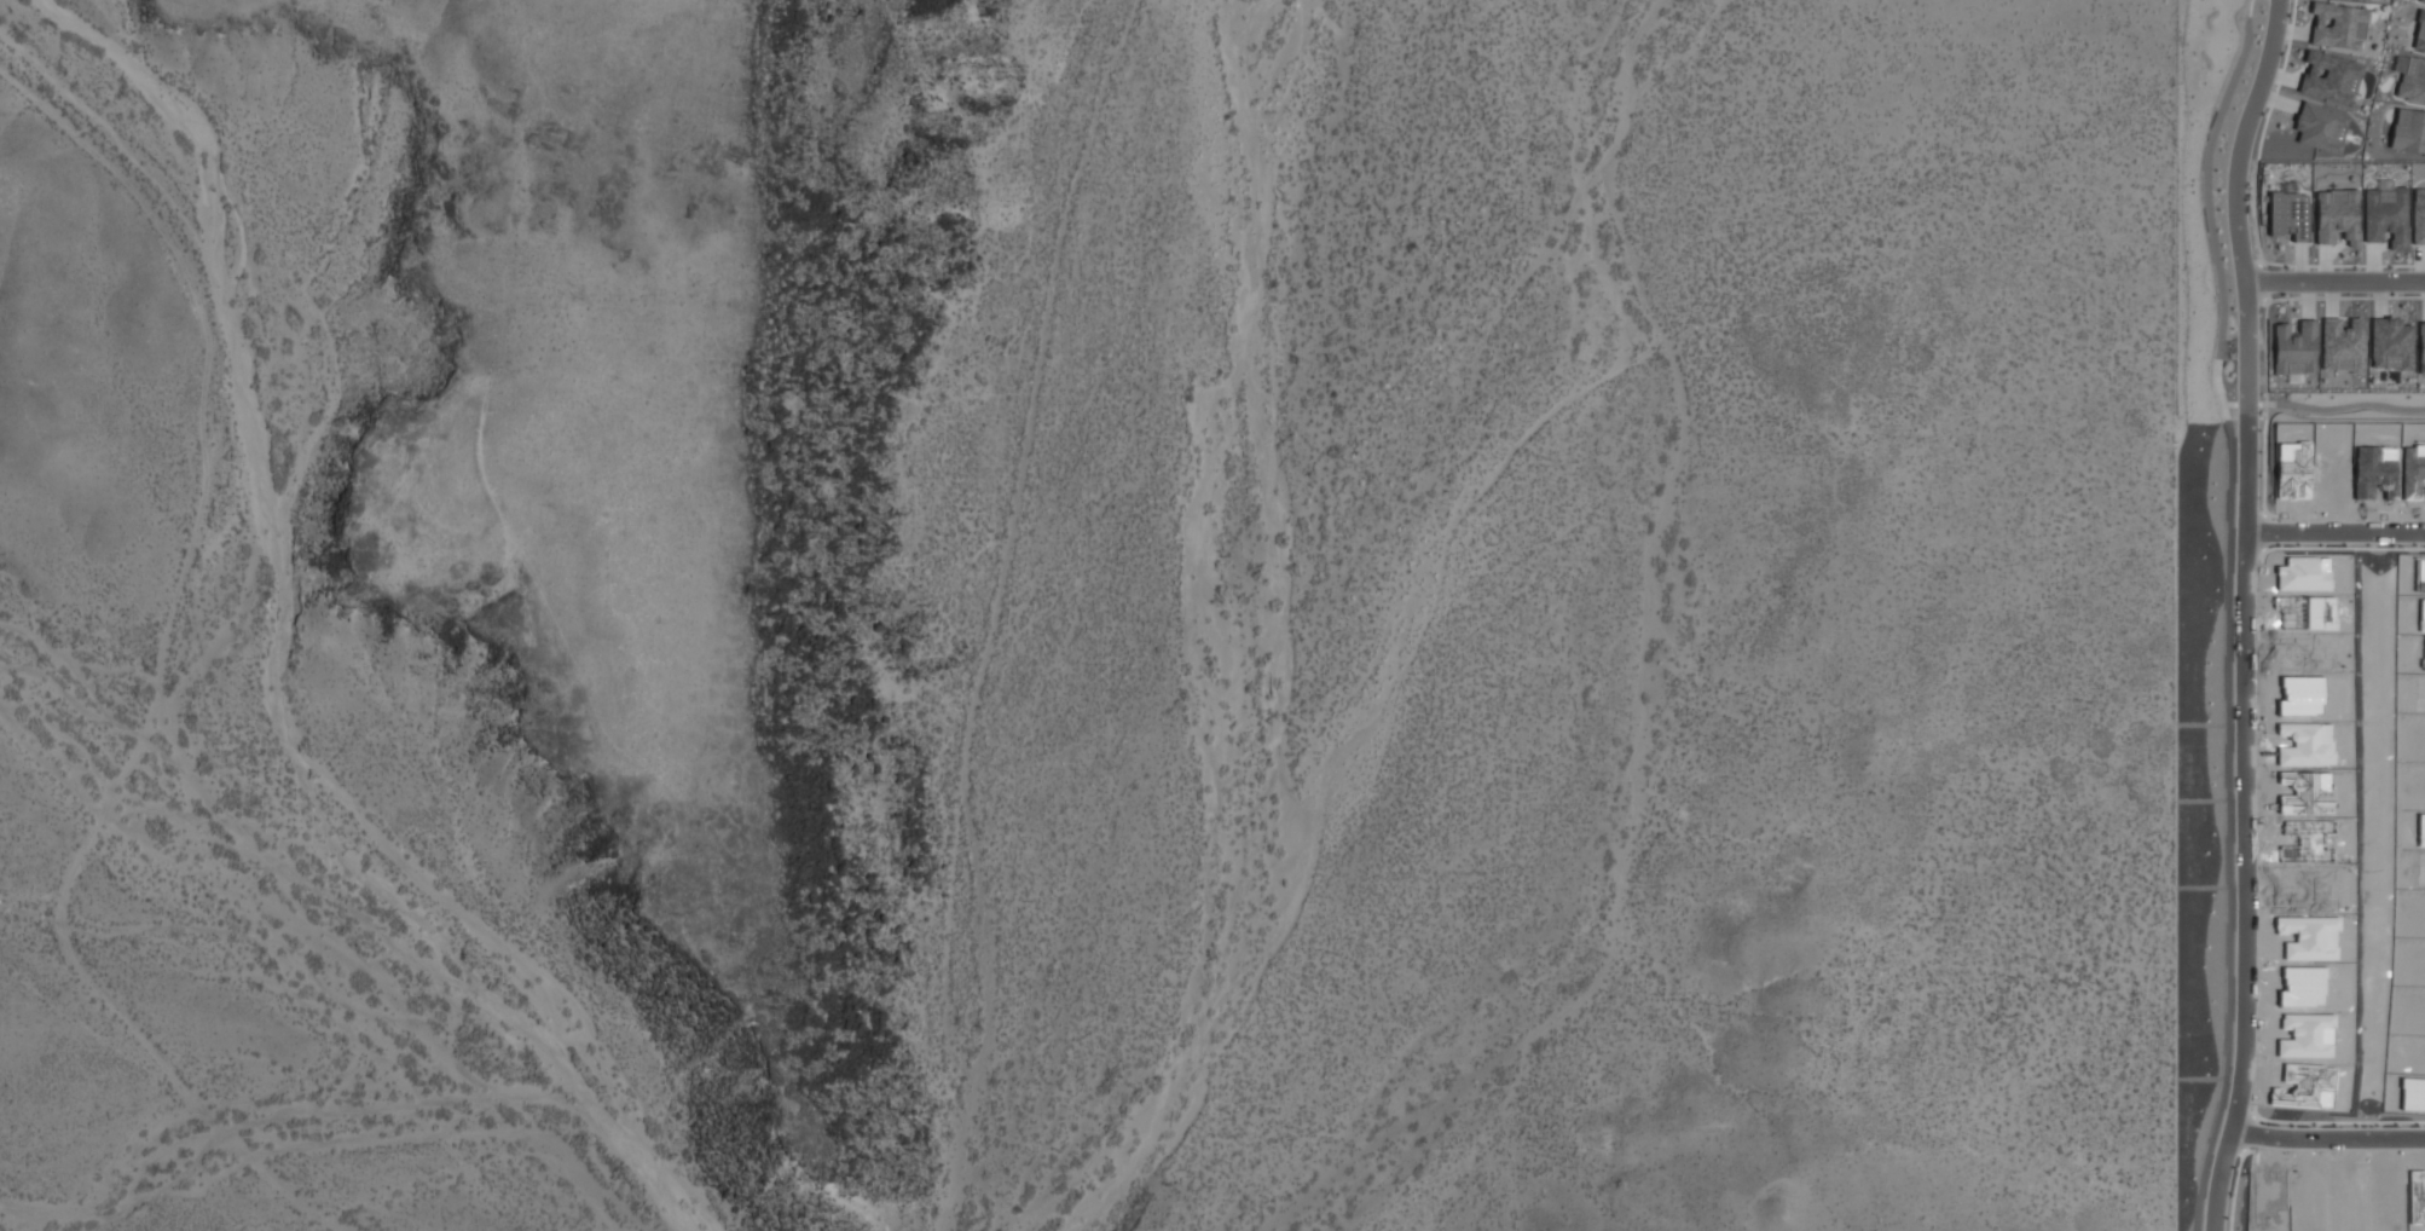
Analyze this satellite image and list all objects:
building: (2422, 1)
building: (2412, 69)
building: (2331, 75)
building: (2321, 127)
building: (2409, 130)
building: (2288, 213)
building: (2337, 216)
building: (2418, 217)
road: (2336, 283)
building: (2391, 343)
building: (2342, 345)
building: (2422, 347)
building: (2295, 348)
road: (2344, 533)
road: (2264, 613)
road: (2337, 1133)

=====

_EXERCISE GOAL_
Drop the images and quote the entries word for word.

_TASK RESPONSE_
Analyze this satellite image and list all objects:
building: (2422, 1)
building: (2412, 69)
building: (2331, 75)
building: (2321, 127)
building: (2409, 130)
building: (2288, 213)
building: (2337, 216)
building: (2418, 217)
road: (2336, 283)
building: (2391, 343)
building: (2342, 345)
building: (2422, 347)
building: (2295, 348)
road: (2344, 533)
road: (2264, 613)
road: (2337, 1133)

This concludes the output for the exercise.